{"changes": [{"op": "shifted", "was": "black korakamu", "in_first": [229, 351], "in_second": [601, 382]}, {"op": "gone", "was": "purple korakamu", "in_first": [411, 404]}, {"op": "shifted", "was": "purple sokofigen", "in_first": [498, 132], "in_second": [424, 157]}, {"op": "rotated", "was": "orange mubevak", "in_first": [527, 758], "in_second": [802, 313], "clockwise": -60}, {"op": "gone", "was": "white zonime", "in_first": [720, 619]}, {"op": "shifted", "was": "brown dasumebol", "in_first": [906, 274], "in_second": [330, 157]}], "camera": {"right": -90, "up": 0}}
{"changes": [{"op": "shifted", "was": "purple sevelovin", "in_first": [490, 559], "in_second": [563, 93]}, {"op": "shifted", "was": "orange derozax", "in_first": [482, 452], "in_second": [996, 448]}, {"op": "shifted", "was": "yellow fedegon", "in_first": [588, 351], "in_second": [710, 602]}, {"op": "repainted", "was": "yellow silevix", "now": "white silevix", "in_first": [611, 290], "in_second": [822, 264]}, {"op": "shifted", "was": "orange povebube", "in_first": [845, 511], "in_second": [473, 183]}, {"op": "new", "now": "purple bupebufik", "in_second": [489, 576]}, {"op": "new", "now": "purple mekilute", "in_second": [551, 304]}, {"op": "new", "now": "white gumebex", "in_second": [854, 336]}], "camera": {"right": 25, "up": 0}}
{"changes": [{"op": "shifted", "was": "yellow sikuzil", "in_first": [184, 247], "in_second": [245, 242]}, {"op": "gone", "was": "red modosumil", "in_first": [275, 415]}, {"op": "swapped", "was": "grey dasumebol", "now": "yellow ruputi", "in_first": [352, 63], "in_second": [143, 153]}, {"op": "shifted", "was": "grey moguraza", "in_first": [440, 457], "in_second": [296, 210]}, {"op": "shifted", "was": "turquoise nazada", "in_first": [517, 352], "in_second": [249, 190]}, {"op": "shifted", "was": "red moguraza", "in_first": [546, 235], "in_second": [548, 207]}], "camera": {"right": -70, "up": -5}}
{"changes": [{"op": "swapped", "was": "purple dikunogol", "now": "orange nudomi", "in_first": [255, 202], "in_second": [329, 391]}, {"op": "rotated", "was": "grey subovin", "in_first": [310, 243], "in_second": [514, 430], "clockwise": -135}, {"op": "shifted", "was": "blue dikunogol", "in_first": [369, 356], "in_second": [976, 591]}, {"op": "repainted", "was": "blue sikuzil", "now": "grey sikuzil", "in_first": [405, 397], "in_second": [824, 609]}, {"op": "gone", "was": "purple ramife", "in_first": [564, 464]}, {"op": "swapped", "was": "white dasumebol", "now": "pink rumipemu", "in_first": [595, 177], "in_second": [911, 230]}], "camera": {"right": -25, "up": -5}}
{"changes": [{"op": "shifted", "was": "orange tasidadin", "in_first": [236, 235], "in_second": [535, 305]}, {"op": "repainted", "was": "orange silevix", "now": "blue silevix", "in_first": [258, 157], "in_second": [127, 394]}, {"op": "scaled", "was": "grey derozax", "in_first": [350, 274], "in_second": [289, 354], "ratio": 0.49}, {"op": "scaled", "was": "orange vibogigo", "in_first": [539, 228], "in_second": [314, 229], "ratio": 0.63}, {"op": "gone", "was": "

== == ==

→ **Directions**:
Output all of the listing exactly as written.

→ **Solution for this task**:
{"changes": [{"op": "shifted", "was": "black korakamu", "in_first": [229, 351], "in_second": [601, 382]}, {"op": "gone", "was": "purple korakamu", "in_first": [411, 404]}, {"op": "shifted", "was": "purple sokofigen", "in_first": [498, 132], "in_second": [424, 157]}, {"op": "rotated", "was": "orange mubevak", "in_first": [527, 758], "in_second": [802, 313], "clockwise": -60}, {"op": "gone", "was": "white zonime", "in_first": [720, 619]}, {"op": "shifted", "was": "brown dasumebol", "in_first": [906, 274], "in_second": [330, 157]}], "camera": {"right": -90, "up": 0}}
{"changes": [{"op": "shifted", "was": "purple sevelovin", "in_first": [490, 559], "in_second": [563, 93]}, {"op": "shifted", "was": "orange derozax", "in_first": [482, 452], "in_second": [996, 448]}, {"op": "shifted", "was": "yellow fedegon", "in_first": [588, 351], "in_second": [710, 602]}, {"op": "repainted", "was": "yellow silevix", "now": "white silevix", "in_first": [611, 290], "in_second": [822, 264]}, {"op": "shifted", "was": "orange povebube", "in_first": [845, 511], "in_second": [473, 183]}, {"op": "new", "now": "purple bupebufik", "in_second": [489, 576]}, {"op": "new", "now": "purple mekilute", "in_second": [551, 304]}, {"op": "new", "now": "white gumebex", "in_second": [854, 336]}], "camera": {"right": 25, "up": 0}}
{"changes": [{"op": "shifted", "was": "yellow sikuzil", "in_first": [184, 247], "in_second": [245, 242]}, {"op": "gone", "was": "red modosumil", "in_first": [275, 415]}, {"op": "swapped", "was": "grey dasumebol", "now": "yellow ruputi", "in_first": [352, 63], "in_second": [143, 153]}, {"op": "shifted", "was": "grey moguraza", "in_first": [440, 457], "in_second": [296, 210]}, {"op": "shifted", "was": "turquoise nazada", "in_first": [517, 352], "in_second": [249, 190]}, {"op": "shifted", "was": "red moguraza", "in_first": [546, 235], "in_second": [548, 207]}], "camera": {"right": -70, "up": -5}}
{"changes": [{"op": "swapped", "was": "purple dikunogol", "now": "orange nudomi", "in_first": [255, 202], "in_second": [329, 391]}, {"op": "rotated", "was": "grey subovin", "in_first": [310, 243], "in_second": [514, 430], "clockwise": -135}, {"op": "shifted", "was": "blue dikunogol", "in_first": [369, 356], "in_second": [976, 591]}, {"op": "repainted", "was": "blue sikuzil", "now": "grey sikuzil", "in_first": [405, 397], "in_second": [824, 609]}, {"op": "gone", "was": "purple ramife", "in_first": [564, 464]}, {"op": "swapped", "was": "white dasumebol", "now": "pink rumipemu", "in_first": [595, 177], "in_second": [911, 230]}], "camera": {"right": -25, "up": -5}}
{"changes": [{"op": "shifted", "was": "orange tasidadin", "in_first": [236, 235], "in_second": [535, 305]}, {"op": "repainted", "was": "orange silevix", "now": "blue silevix", "in_first": [258, 157], "in_second": [127, 394]}, {"op": "scaled", "was": "grey derozax", "in_first": [350, 274], "in_second": [289, 354], "ratio": 0.49}, {"op": "scaled", "was": "orange vibogigo", "in_first": [539, 228], "in_second": [314, 229], "ratio": 0.63}, {"op": "gone", "was": "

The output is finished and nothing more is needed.